Excerpted data:
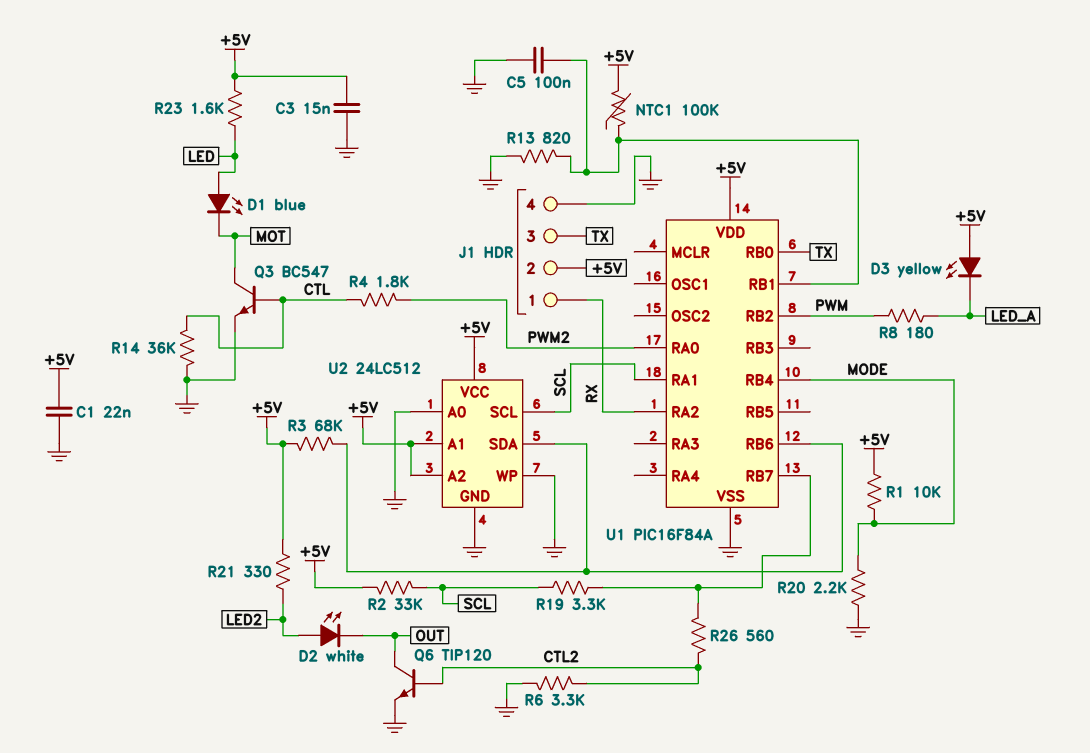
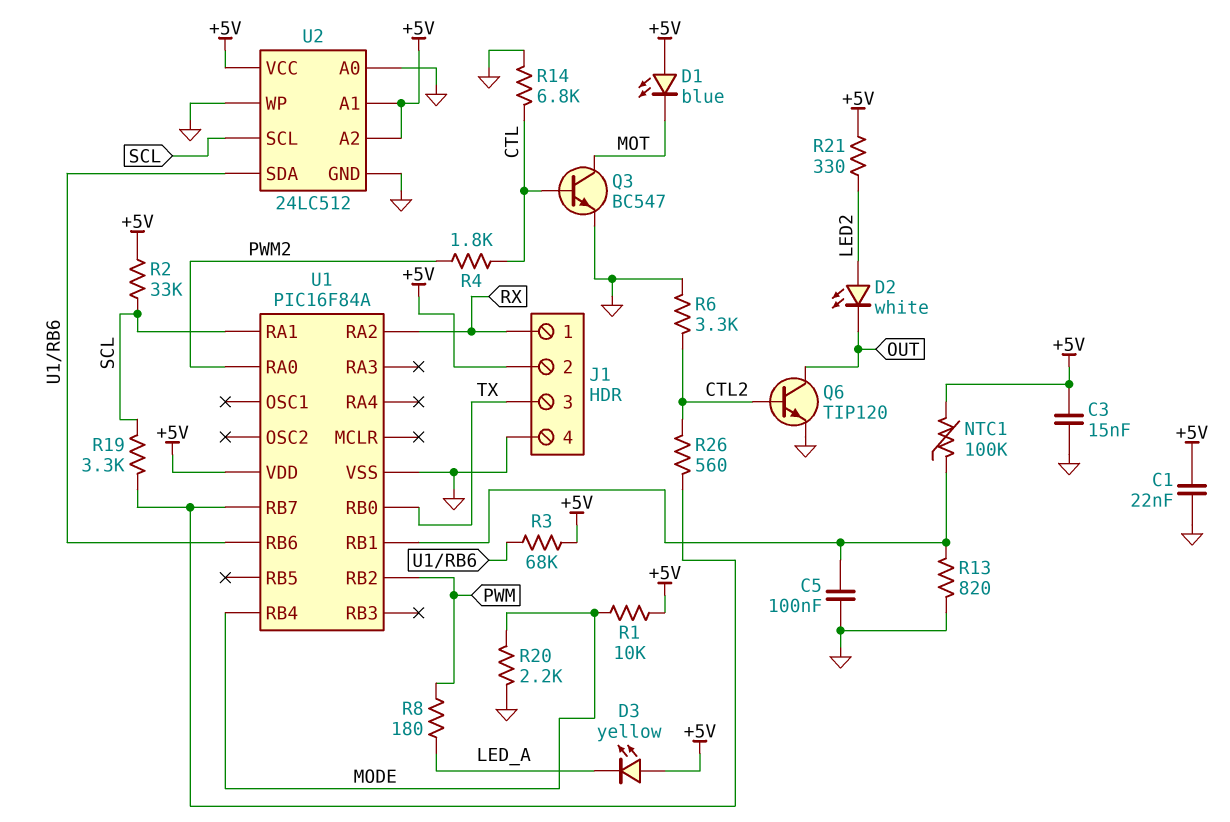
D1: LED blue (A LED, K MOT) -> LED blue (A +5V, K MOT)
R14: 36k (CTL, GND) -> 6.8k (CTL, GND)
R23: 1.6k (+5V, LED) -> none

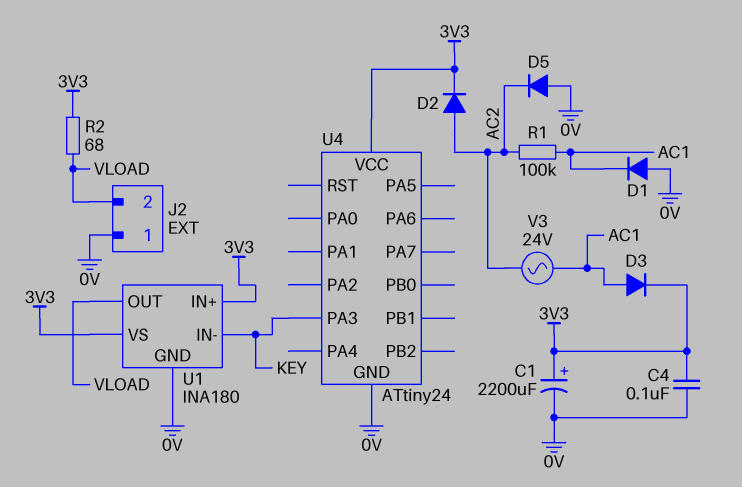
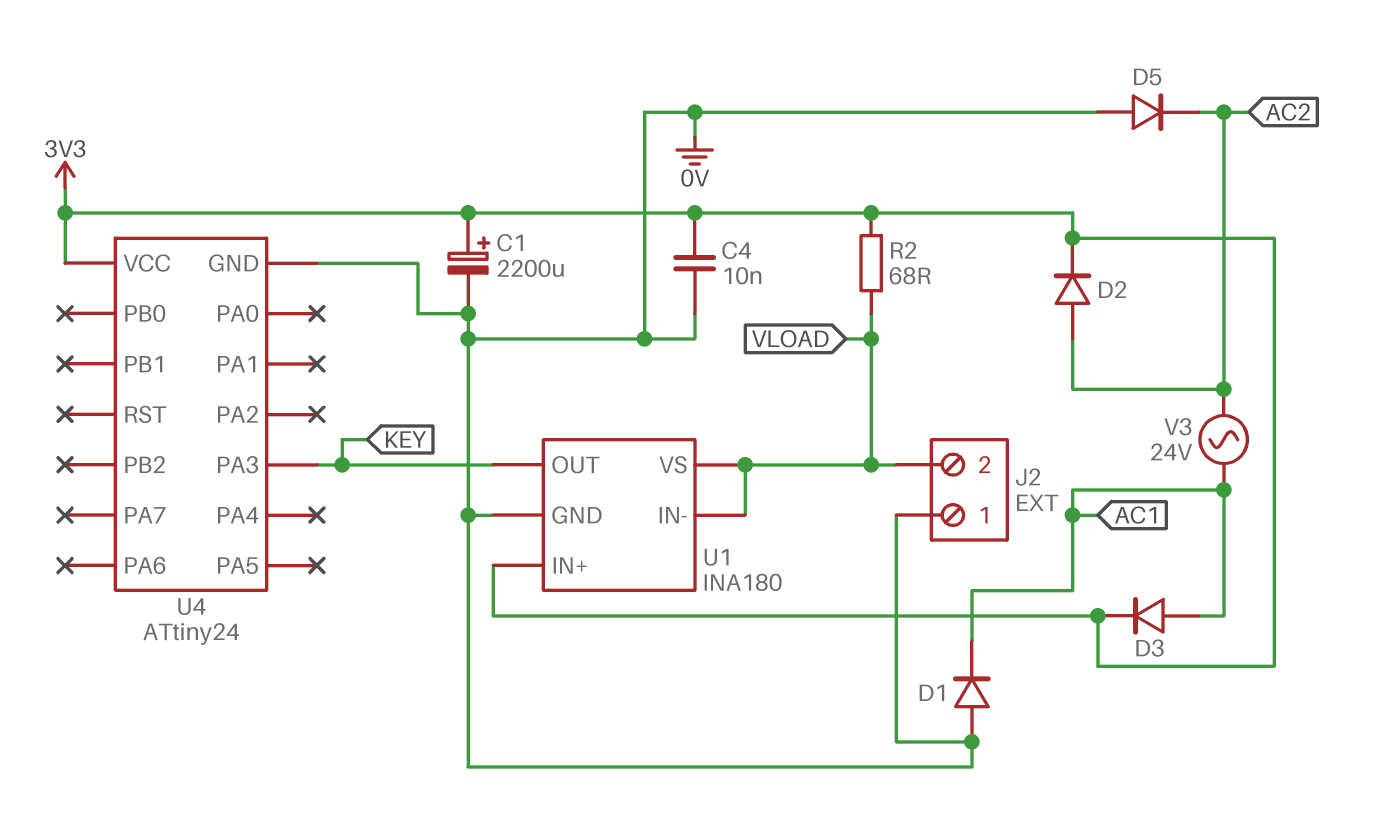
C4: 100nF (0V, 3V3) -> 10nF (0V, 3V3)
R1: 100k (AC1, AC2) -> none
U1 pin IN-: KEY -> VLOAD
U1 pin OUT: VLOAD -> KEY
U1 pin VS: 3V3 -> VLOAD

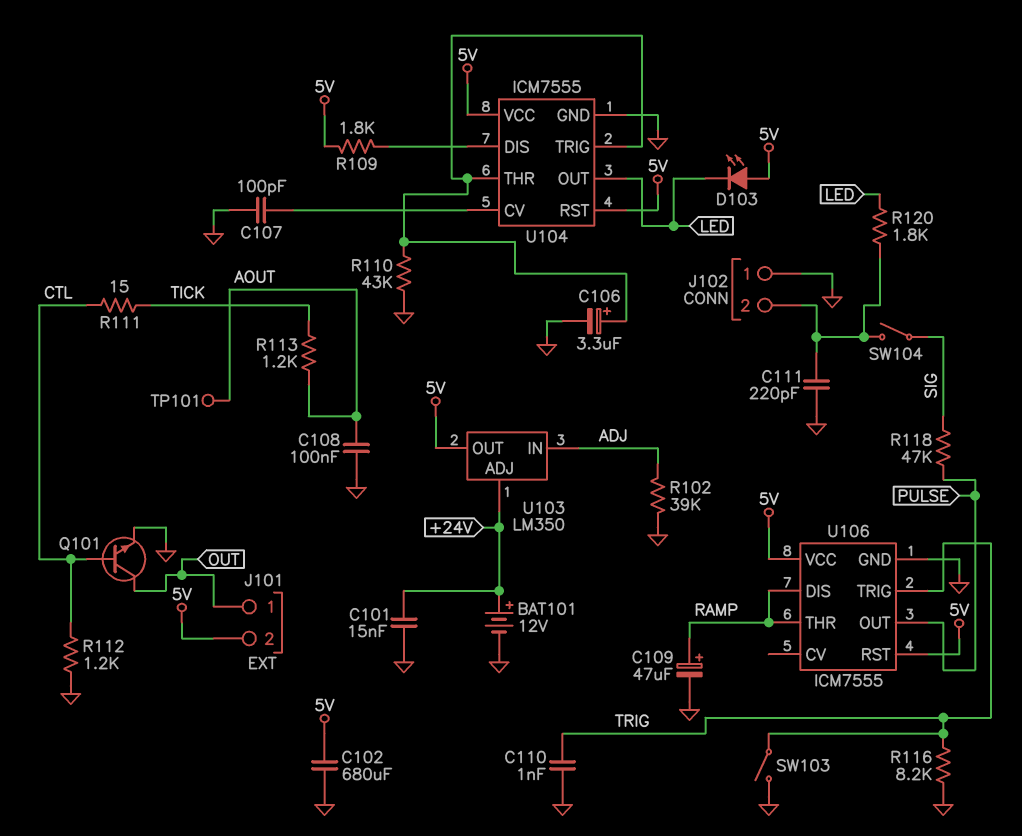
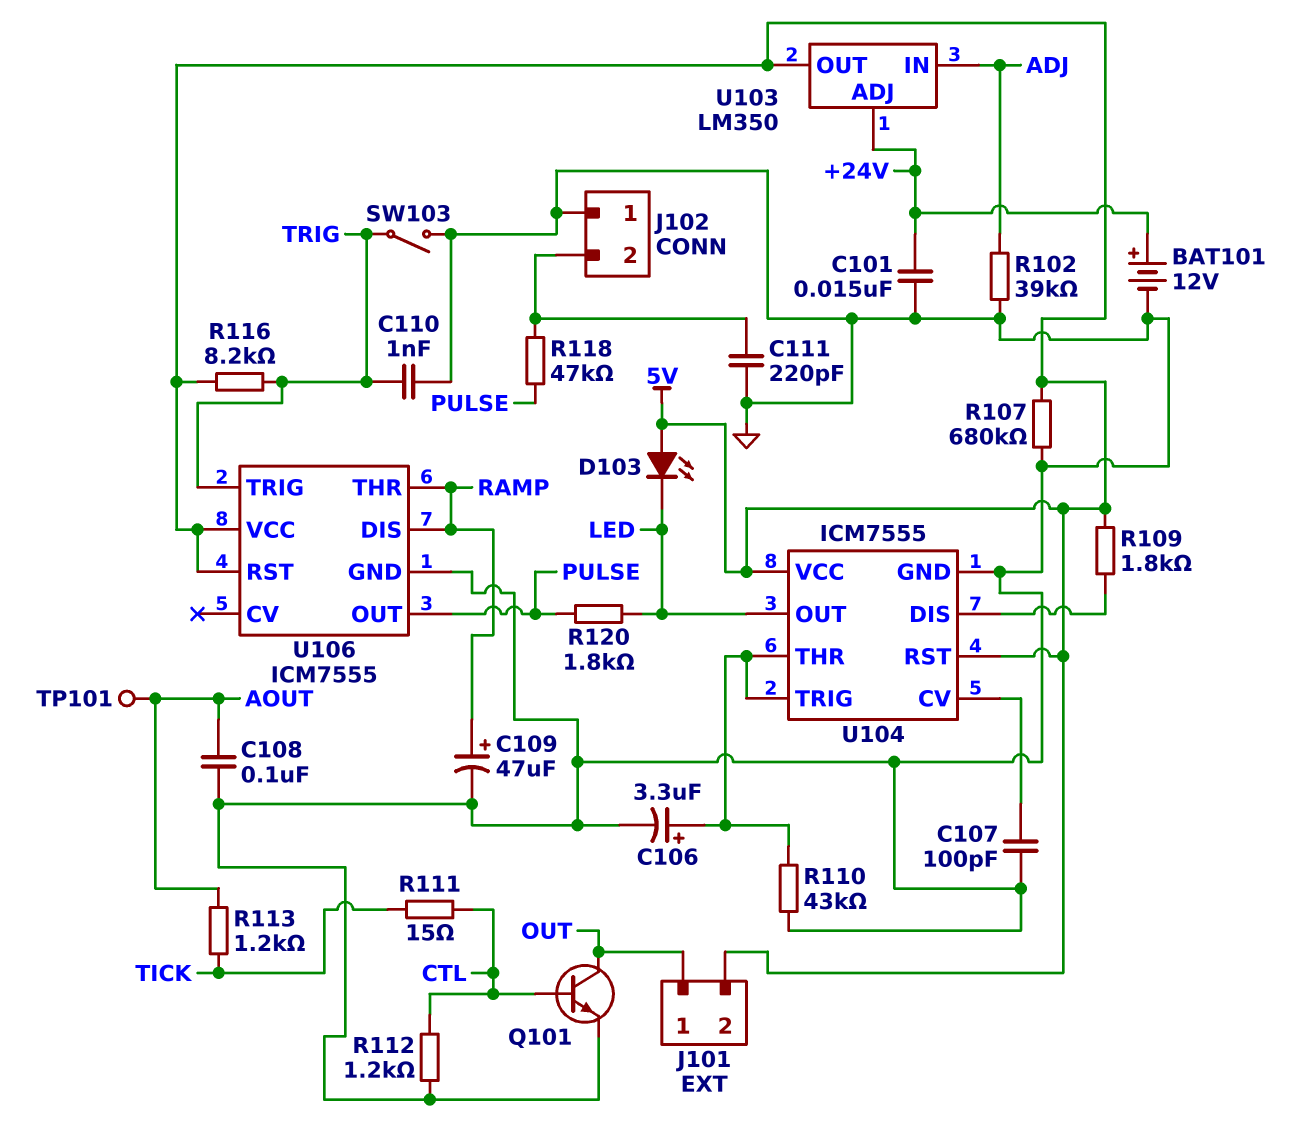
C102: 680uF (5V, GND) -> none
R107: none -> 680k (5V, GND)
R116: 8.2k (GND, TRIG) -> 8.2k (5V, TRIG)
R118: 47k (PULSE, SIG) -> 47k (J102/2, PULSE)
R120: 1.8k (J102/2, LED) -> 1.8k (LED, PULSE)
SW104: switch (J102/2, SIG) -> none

Exercise prompt: Output the material above word for word. Leave out its images.

Your solution:
D1: LED blue (A LED, K MOT) -> LED blue (A +5V, K MOT)
R14: 36k (CTL, GND) -> 6.8k (CTL, GND)
R23: 1.6k (+5V, LED) -> none

C4: 100nF (0V, 3V3) -> 10nF (0V, 3V3)
R1: 100k (AC1, AC2) -> none
U1 pin IN-: KEY -> VLOAD
U1 pin OUT: VLOAD -> KEY
U1 pin VS: 3V3 -> VLOAD

C102: 680uF (5V, GND) -> none
R107: none -> 680k (5V, GND)
R116: 8.2k (GND, TRIG) -> 8.2k (5V, TRIG)
R118: 47k (PULSE, SIG) -> 47k (J102/2, PULSE)
R120: 1.8k (J102/2, LED) -> 1.8k (LED, PULSE)
SW104: switch (J102/2, SIG) -> none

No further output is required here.